> **Your assignment**: Line for line, return the data exactly, omitting all pictures.

BEGIN

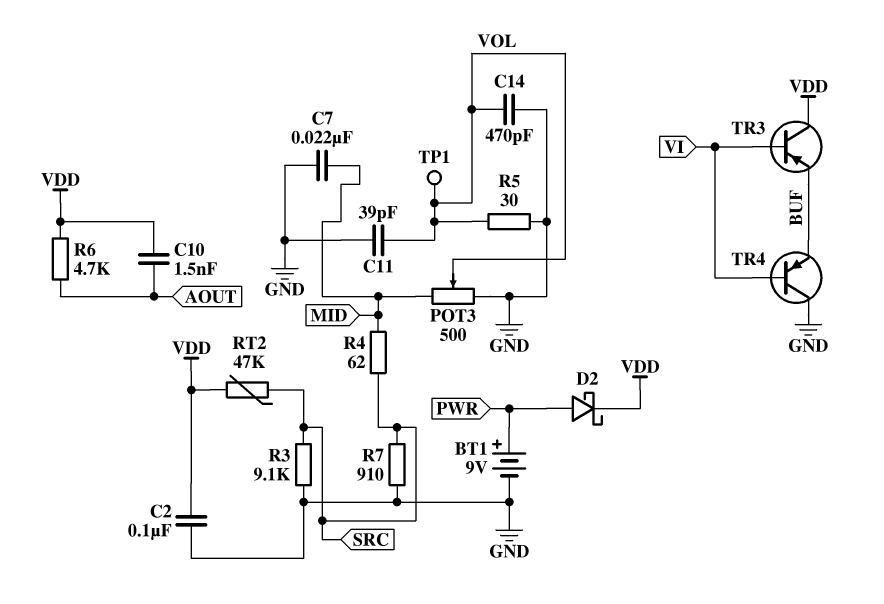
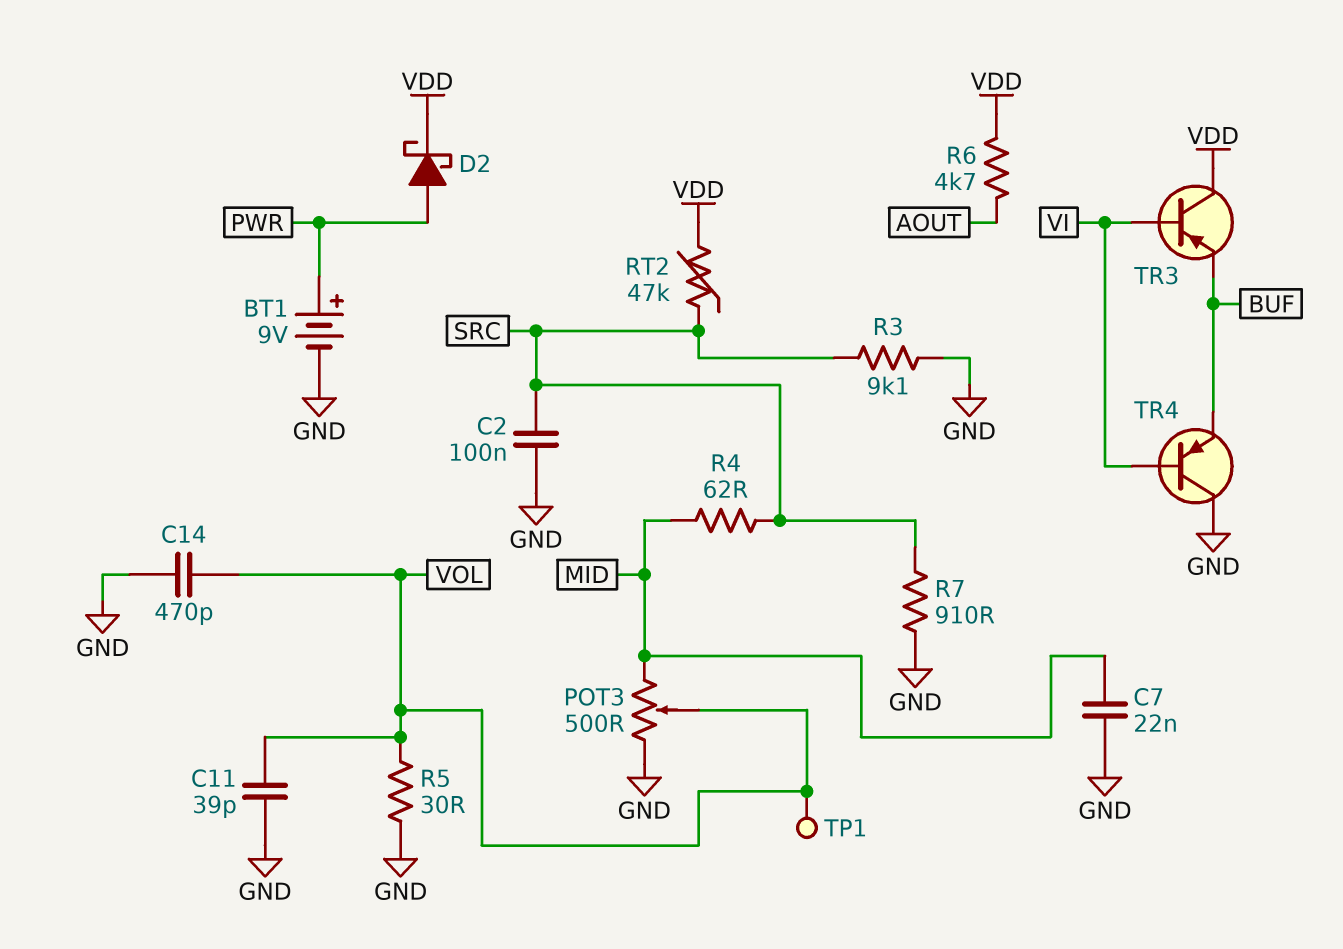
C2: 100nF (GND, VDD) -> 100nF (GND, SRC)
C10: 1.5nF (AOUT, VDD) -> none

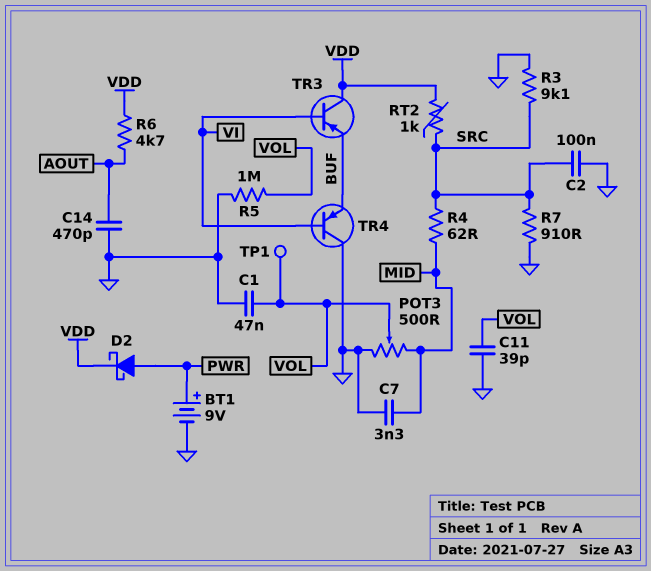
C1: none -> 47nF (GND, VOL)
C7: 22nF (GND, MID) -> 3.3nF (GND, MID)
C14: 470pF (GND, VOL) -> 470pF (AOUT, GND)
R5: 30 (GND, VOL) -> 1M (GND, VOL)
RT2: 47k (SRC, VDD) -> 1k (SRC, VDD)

END

> **Result of this exercise**:
C2: 100nF (GND, VDD) -> 100nF (GND, SRC)
C10: 1.5nF (AOUT, VDD) -> none

C1: none -> 47nF (GND, VOL)
C7: 22nF (GND, MID) -> 3.3nF (GND, MID)
C14: 470pF (GND, VOL) -> 470pF (AOUT, GND)
R5: 30 (GND, VOL) -> 1M (GND, VOL)
RT2: 47k (SRC, VDD) -> 1k (SRC, VDD)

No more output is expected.